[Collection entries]
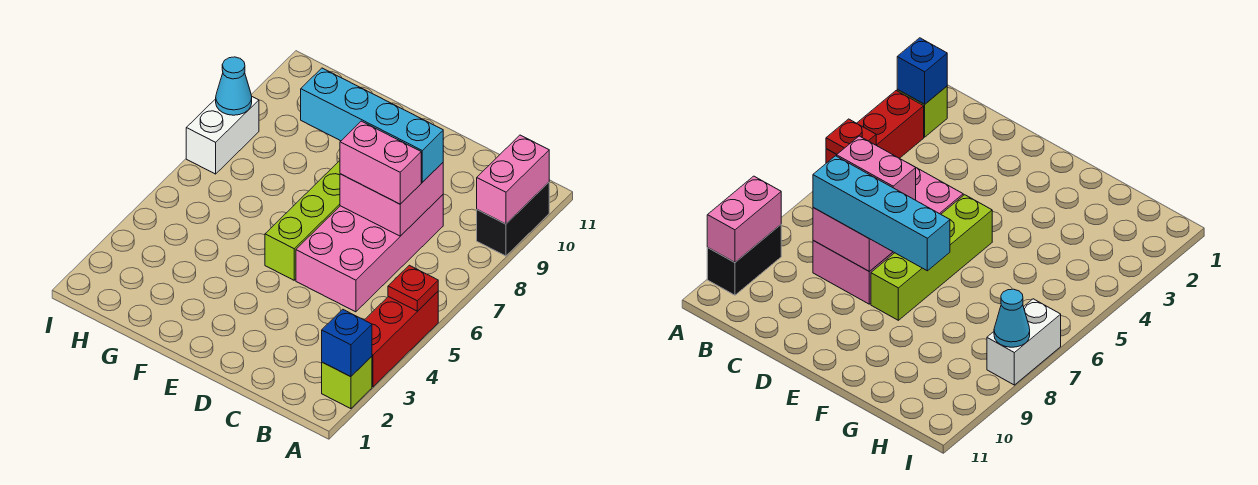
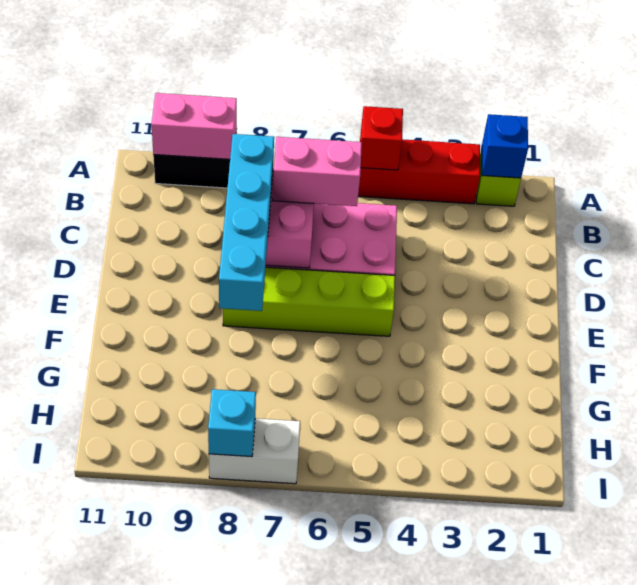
red plate A5 level 2 -> red brick A5 level 2
pink brick C7:D7 level 3 -> pink brick C6:C7 level 3
cyan cone I8 level 2 -> cyan brick I8 level 2

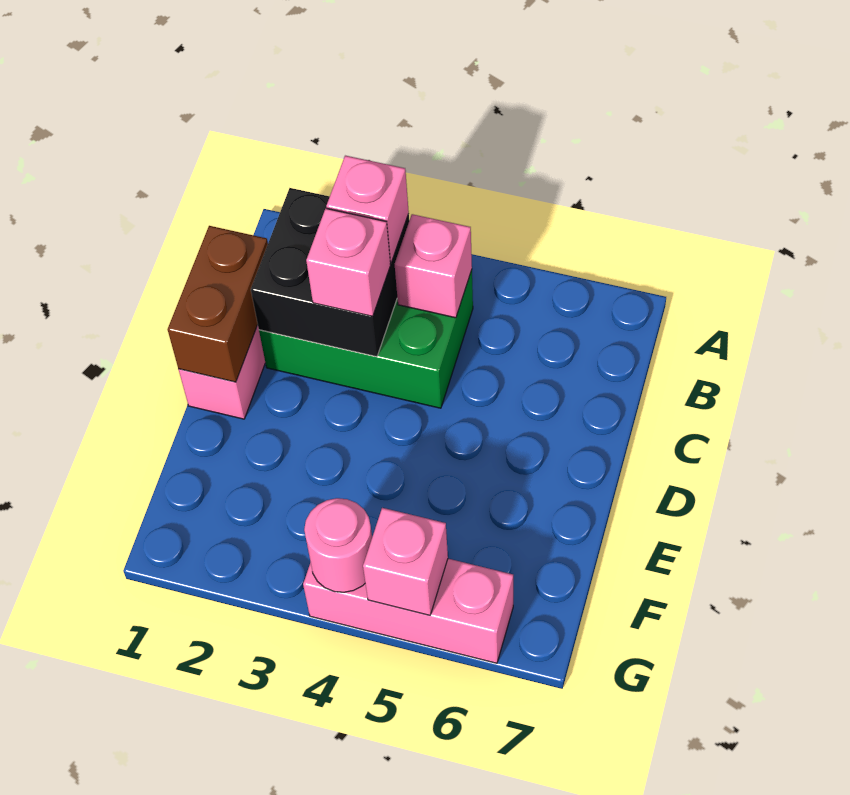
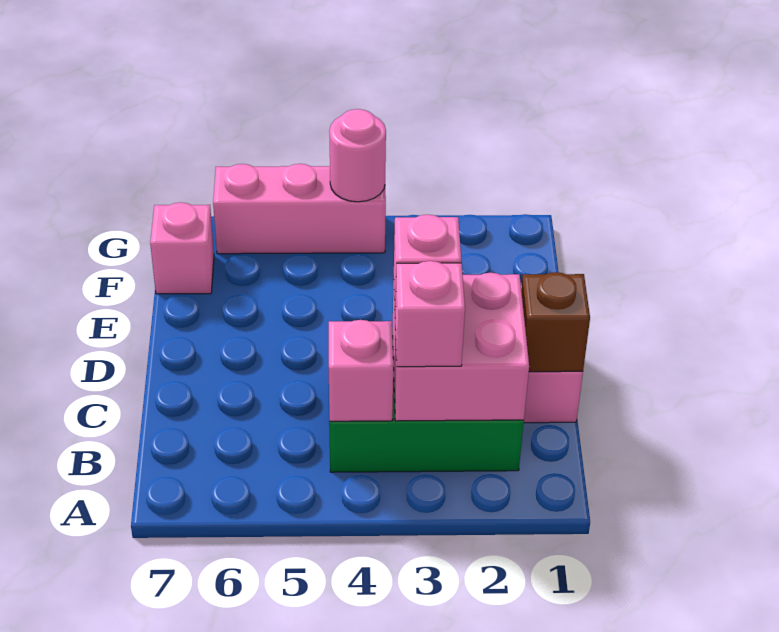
black brick B2:C3 level 2 -> pink brick B2:C3 level 2
brown brick C1:D1 level 2 -> brown brick C1 level 2
pink brick G5 level 2 -> pink brick F7 level 1

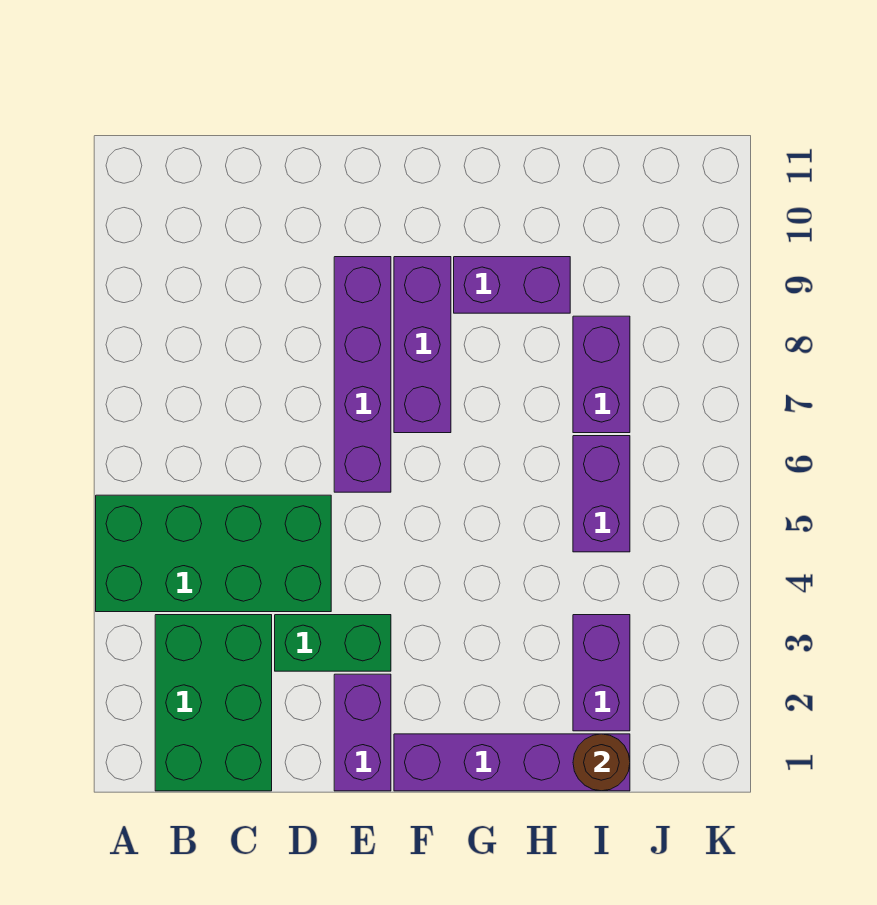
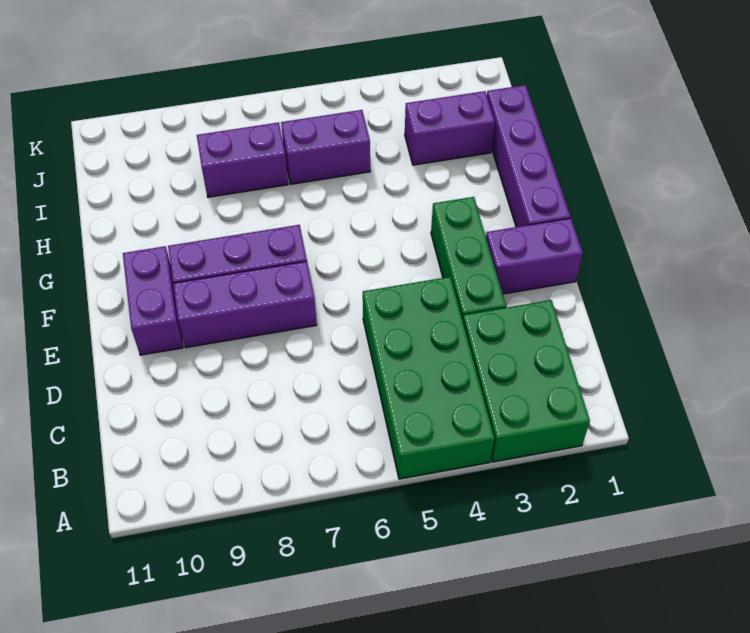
green brick B1:C3 level 1 -> green brick A2:C3 level 1
green brick D3:E3 level 1 -> green brick D3:F3 level 1
purple brick E6:E9 level 1 -> purple brick E7:E9 level 1
purple brick G9:H9 level 1 -> purple brick E10:F10 level 1
brown round brick I1 level 2 -> none

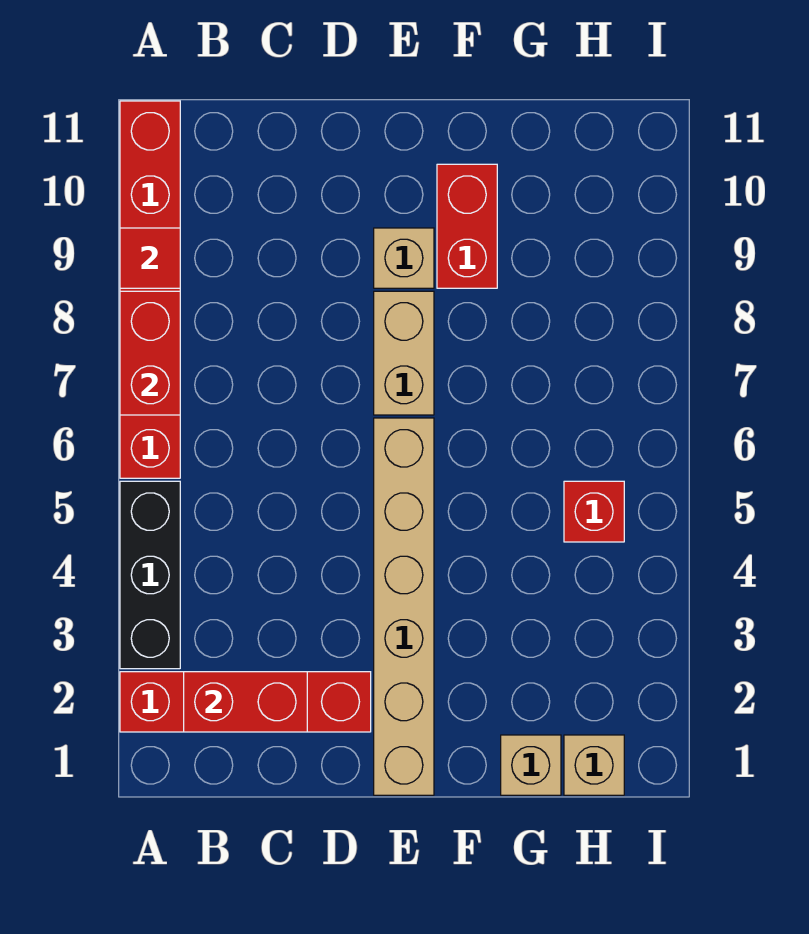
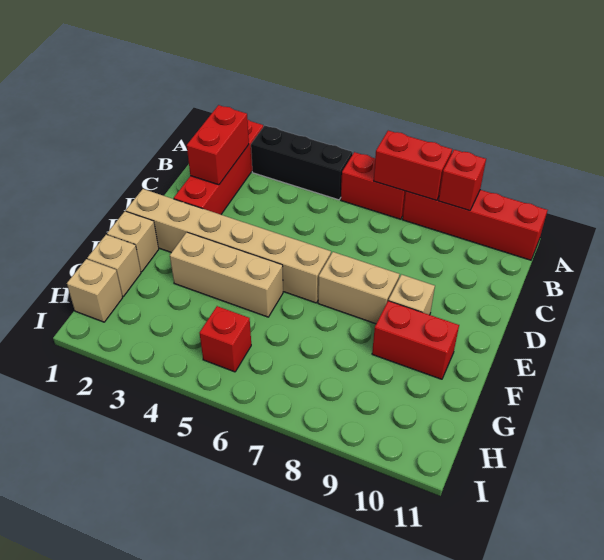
red tile A9 level 2 -> red brick A9 level 2
none -> tan brick F1 level 1
none -> tan brick F3:F5 level 1

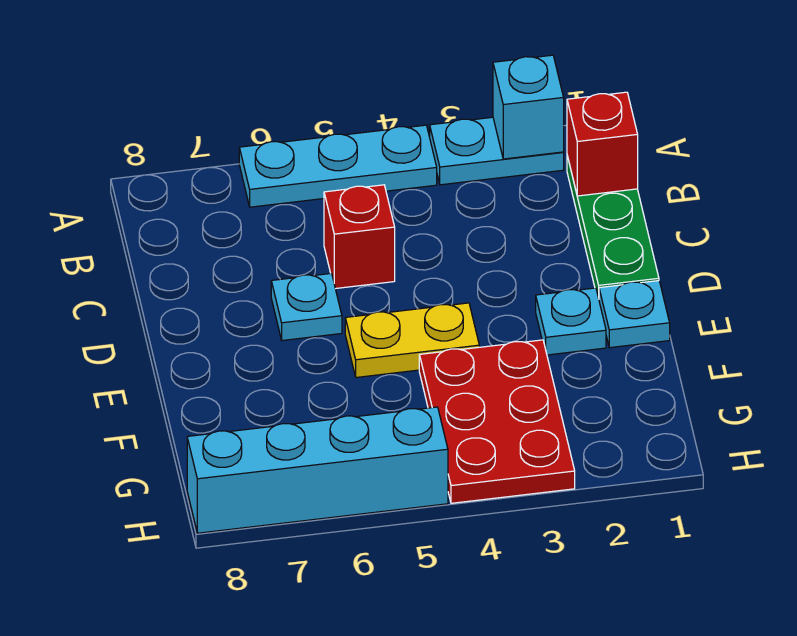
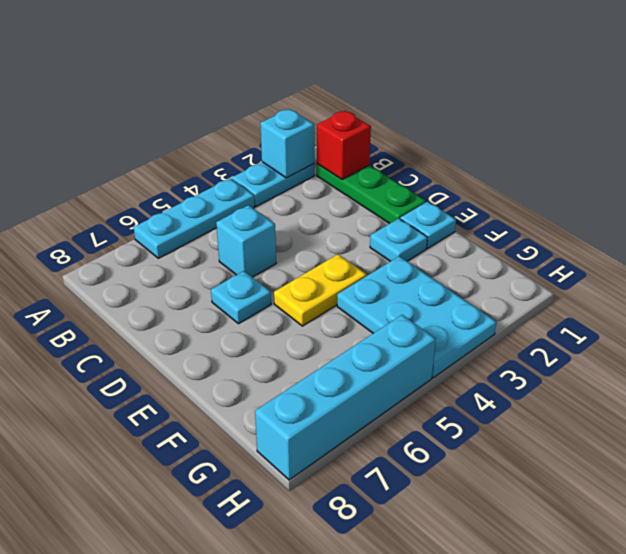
red brick C5 level 1 -> cyan brick C5 level 1
red plate F3:H4 level 1 -> cyan plate F3:H4 level 1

WHAT TO WORK ON: Retype the records above exactly, starting at the line that contains "pink brick C7:D7" and going through the last line, and leave out any pictures.

EXPECTED ANSWER:
pink brick C7:D7 level 3 -> pink brick C6:C7 level 3
cyan cone I8 level 2 -> cyan brick I8 level 2

black brick B2:C3 level 2 -> pink brick B2:C3 level 2
brown brick C1:D1 level 2 -> brown brick C1 level 2
pink brick G5 level 2 -> pink brick F7 level 1

green brick B1:C3 level 1 -> green brick A2:C3 level 1
green brick D3:E3 level 1 -> green brick D3:F3 level 1
purple brick E6:E9 level 1 -> purple brick E7:E9 level 1
purple brick G9:H9 level 1 -> purple brick E10:F10 level 1
brown round brick I1 level 2 -> none

red tile A9 level 2 -> red brick A9 level 2
none -> tan brick F1 level 1
none -> tan brick F3:F5 level 1

red brick C5 level 1 -> cyan brick C5 level 1
red plate F3:H4 level 1 -> cyan plate F3:H4 level 1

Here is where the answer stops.